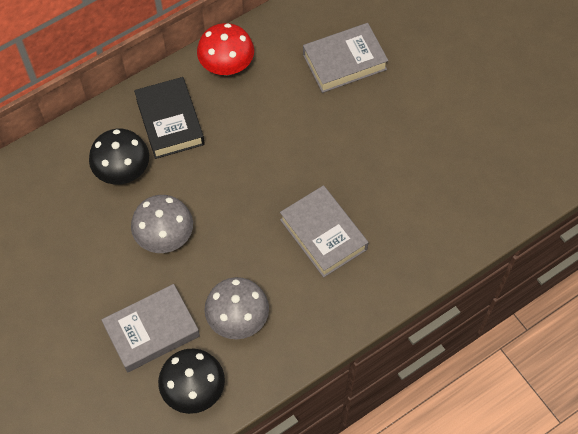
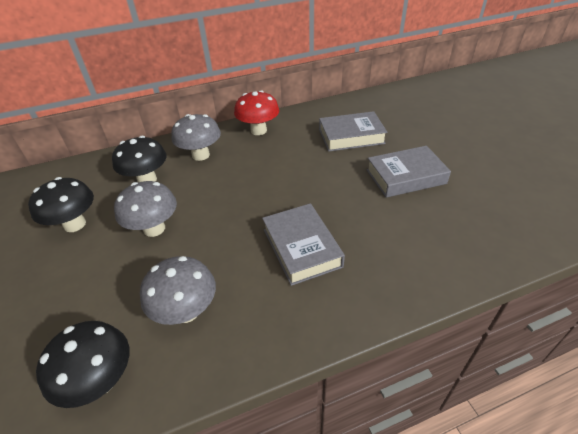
camera: 15 degrees right, 20 degrees down
(75, 247) = (75, 224): none -> black mushroom
(152, 331) = (95, 306): grey book -> grey book (405, 176)
(170, 121) = (201, 155): black book -> grey mushroom

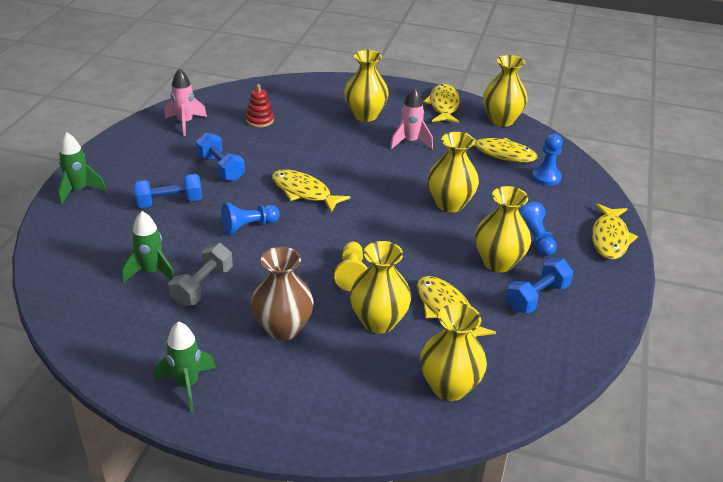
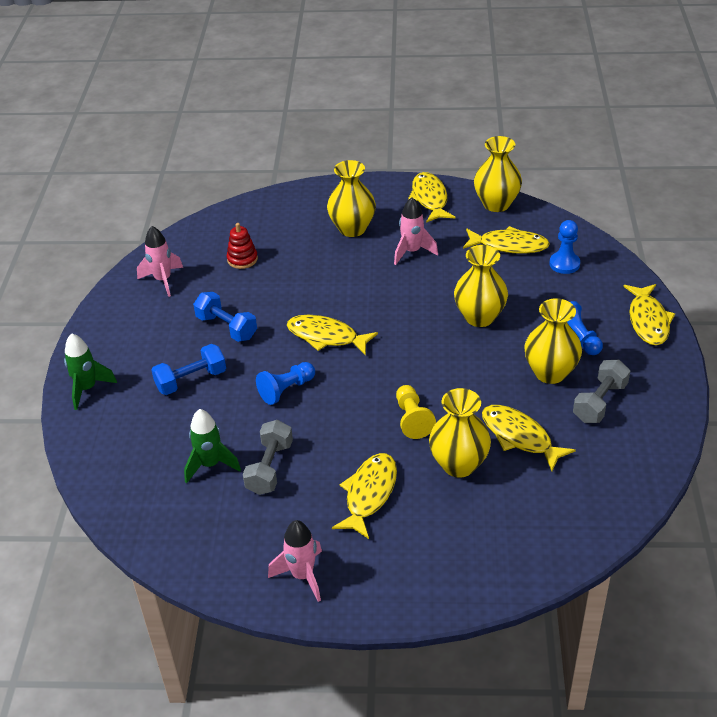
camera: 10 degrees left, 5 degrees up
(187, 385) = (302, 575): green rocket -> pink rocket
(283, 328) = (369, 494): brown vase -> yellow fish
(449, 387) = (550, 516): yellow vase -> none
(537, 297) = (600, 402): blue dumbbell -> grey dumbbell

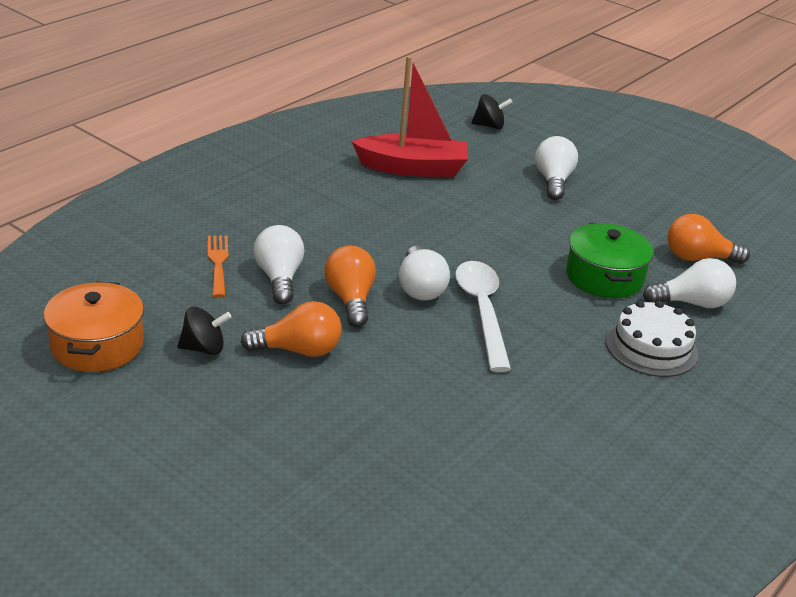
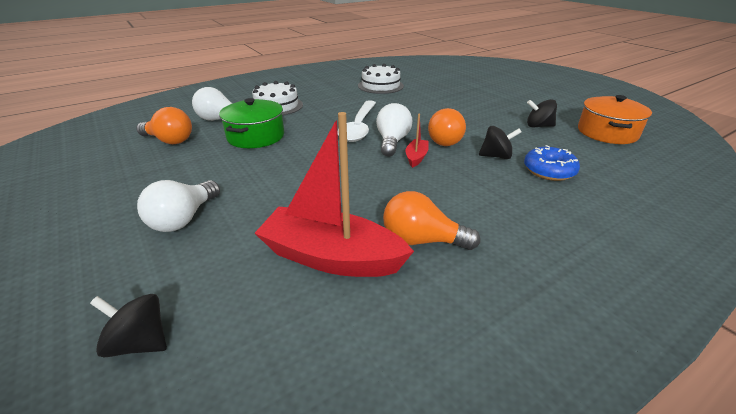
camera: 160 degrees left, 0 degrees up
(218, 263) = (549, 171): orange fork -> blue donut
(279, 278) = (496, 156): white light bulb -> black spinning top
(298, 350) = (480, 121): orange light bulb -> orange light bulb (422, 240)
(379, 265) = (416, 157): none -> red boat
(520, 450) = (380, 86): none -> white cake

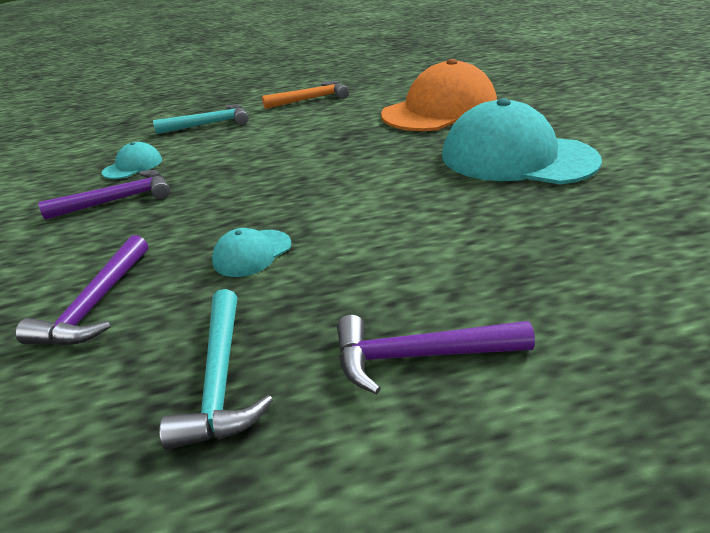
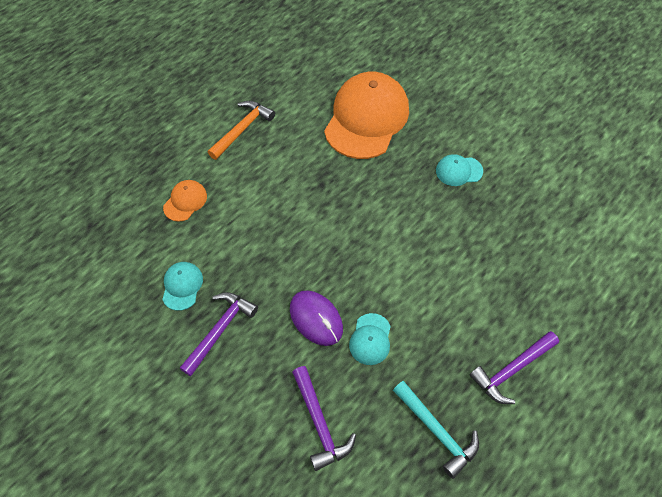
camera: 35 degrees left, 25 degrees up
(209, 124) = (185, 201): turquoise hammer -> orange cap
(215, 219) = (316, 319): none -> purple mouse
(516, 157) = (458, 171): turquoise cap -> turquoise cap, size x0.44

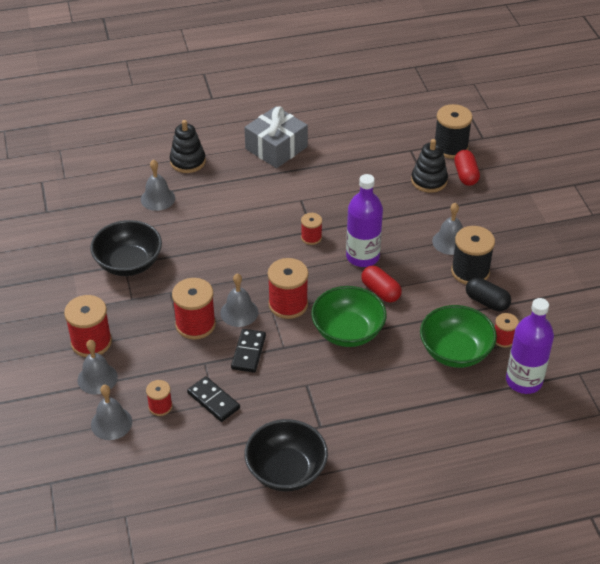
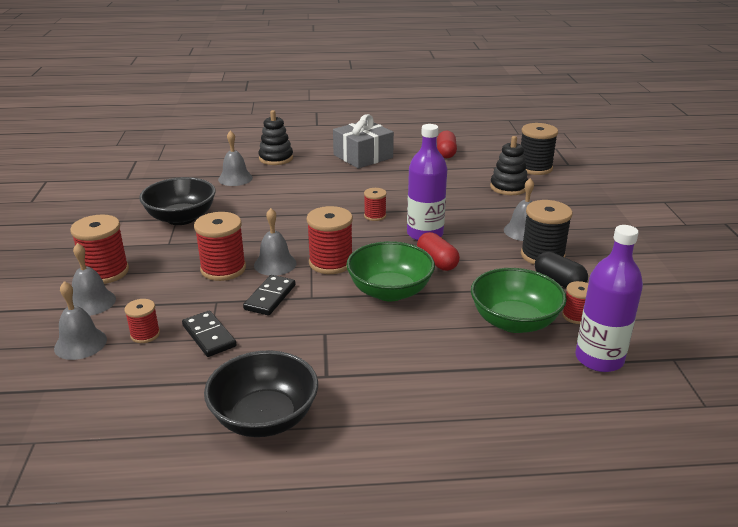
camera: 10 degrees right, 15 degrees down
(466, 175) = (547, 186): red capsule -> red capsule (446, 153)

————

TASK DIRECTIONS
What lines of the data contain the string "degrees"? List them.

ANSWER TO THE EXERCISE
camera: 15 degrees right, 20 degrees down
camera: 10 degrees left, 5 degrees up
camera: 160 degrees left, 0 degrees up
camera: 35 degrees left, 25 degrees up
camera: 10 degrees right, 15 degrees down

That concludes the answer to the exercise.